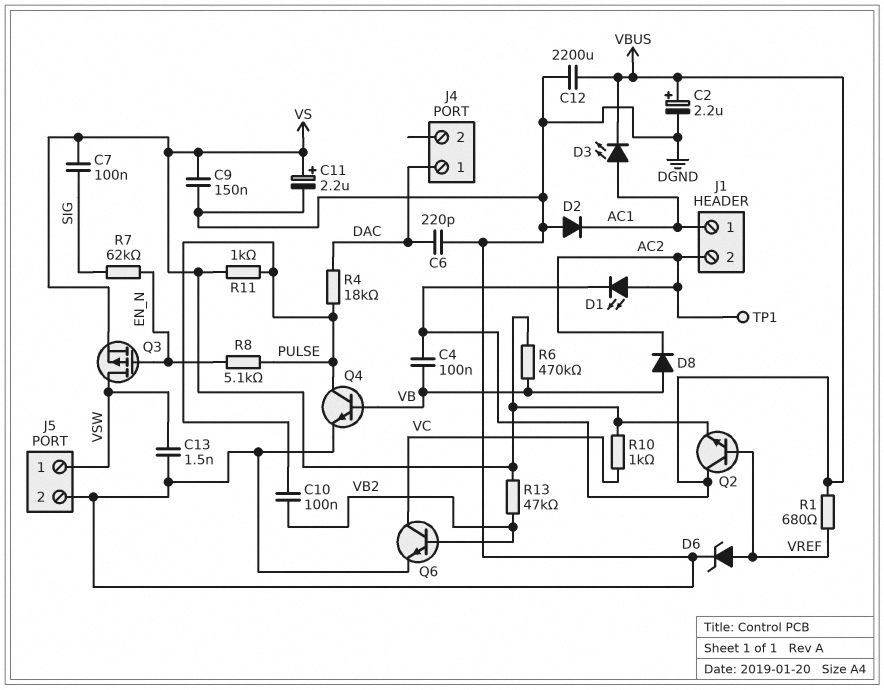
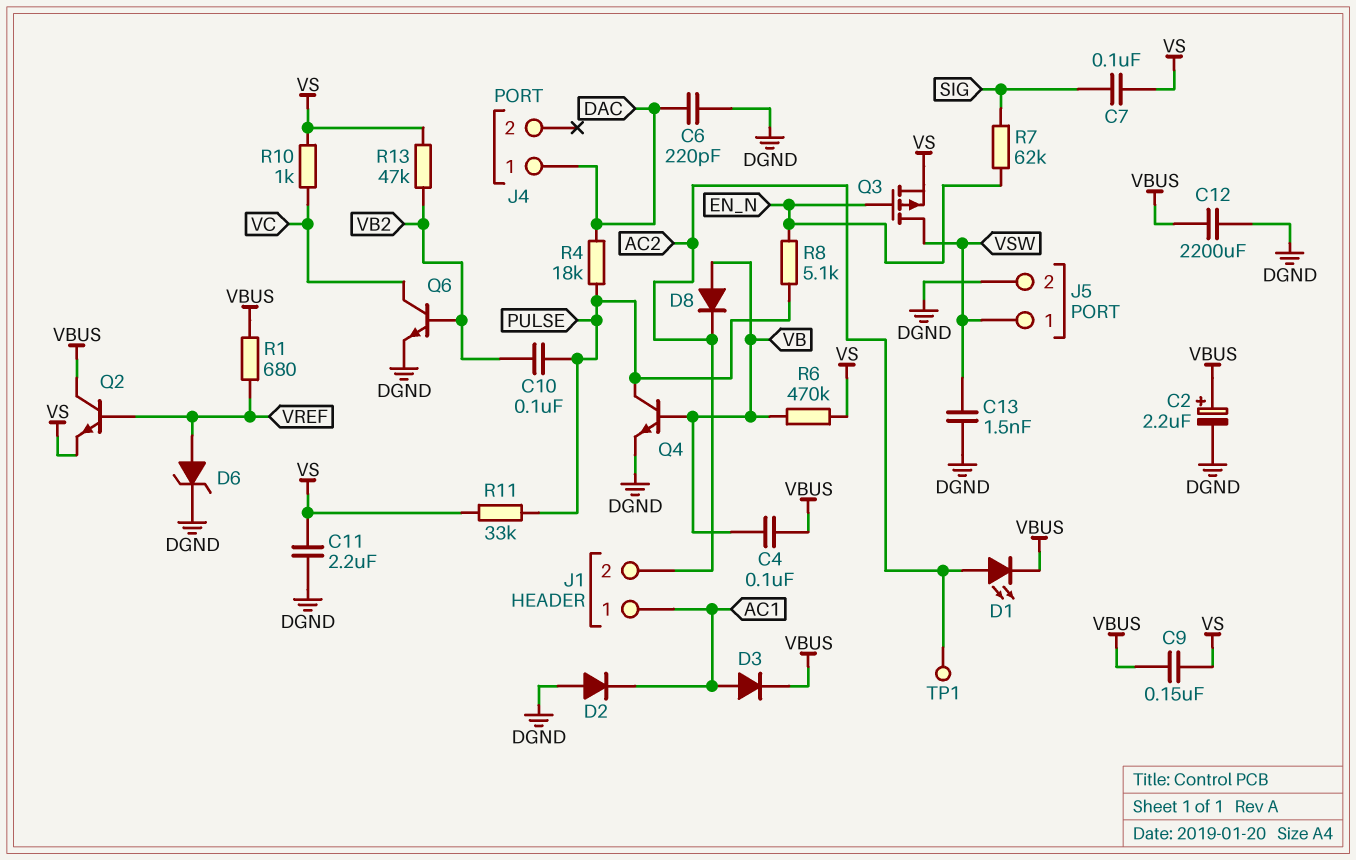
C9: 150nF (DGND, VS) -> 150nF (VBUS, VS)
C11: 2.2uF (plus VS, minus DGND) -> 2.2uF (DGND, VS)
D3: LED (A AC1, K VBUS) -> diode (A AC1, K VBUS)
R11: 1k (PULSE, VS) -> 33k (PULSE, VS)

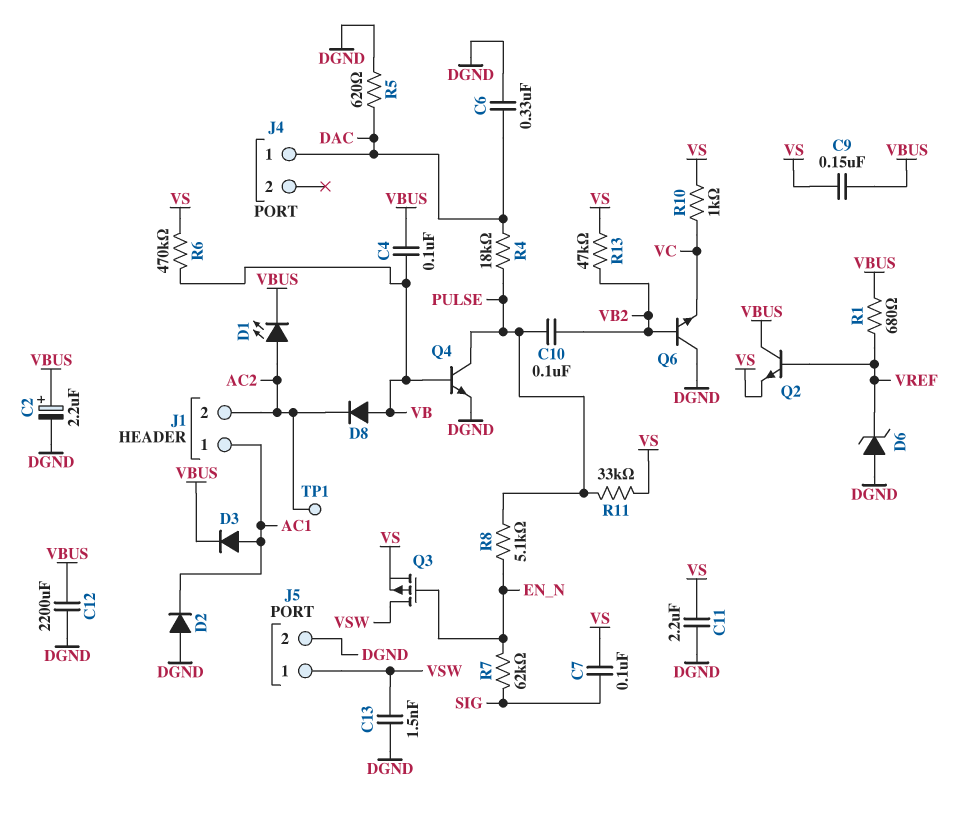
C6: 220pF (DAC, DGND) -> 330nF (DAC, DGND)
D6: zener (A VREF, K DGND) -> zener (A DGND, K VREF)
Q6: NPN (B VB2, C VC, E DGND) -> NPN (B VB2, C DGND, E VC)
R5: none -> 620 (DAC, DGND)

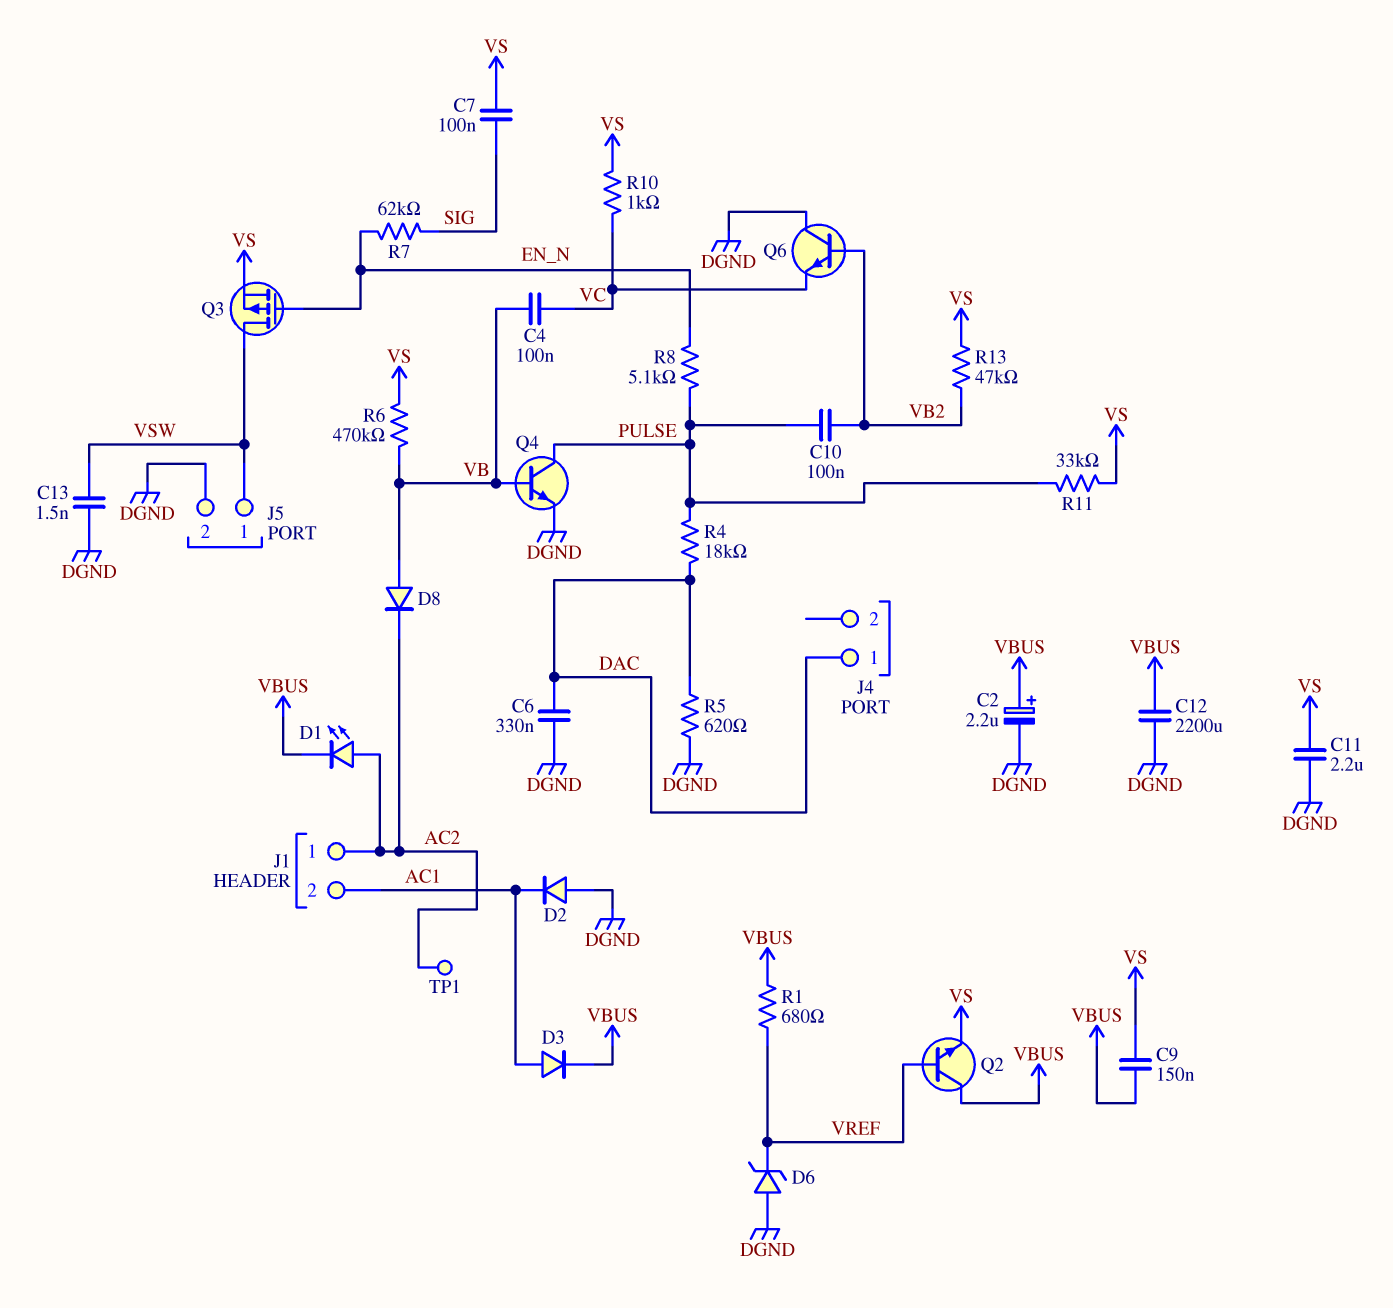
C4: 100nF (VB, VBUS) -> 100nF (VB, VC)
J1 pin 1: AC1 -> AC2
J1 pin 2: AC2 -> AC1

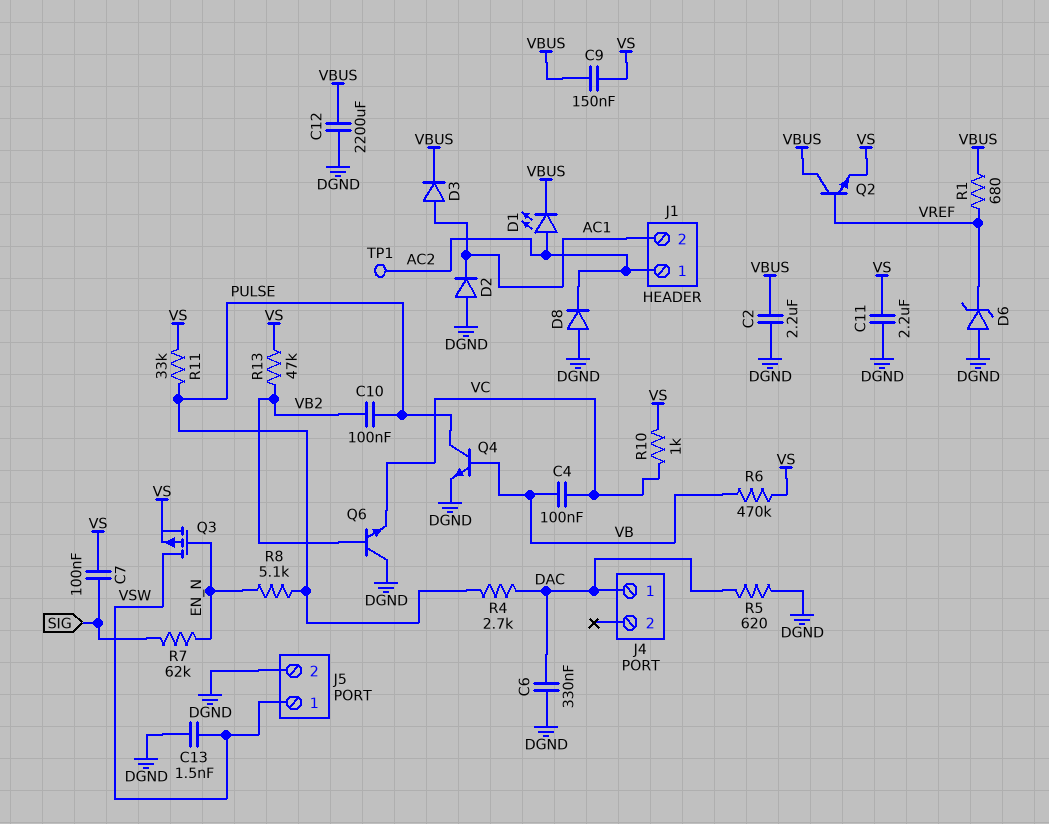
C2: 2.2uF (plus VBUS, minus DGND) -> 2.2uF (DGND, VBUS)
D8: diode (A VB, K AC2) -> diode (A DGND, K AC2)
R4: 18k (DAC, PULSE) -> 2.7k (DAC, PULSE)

→ **Exercise requirements**: An exact copy is required of each line from the one containing "C2: 2.2uF (plus" through the last line of the material, and of no other line.

→ **Answer to the exercise**:
C2: 2.2uF (plus VBUS, minus DGND) -> 2.2uF (DGND, VBUS)
D8: diode (A VB, K AC2) -> diode (A DGND, K AC2)
R4: 18k (DAC, PULSE) -> 2.7k (DAC, PULSE)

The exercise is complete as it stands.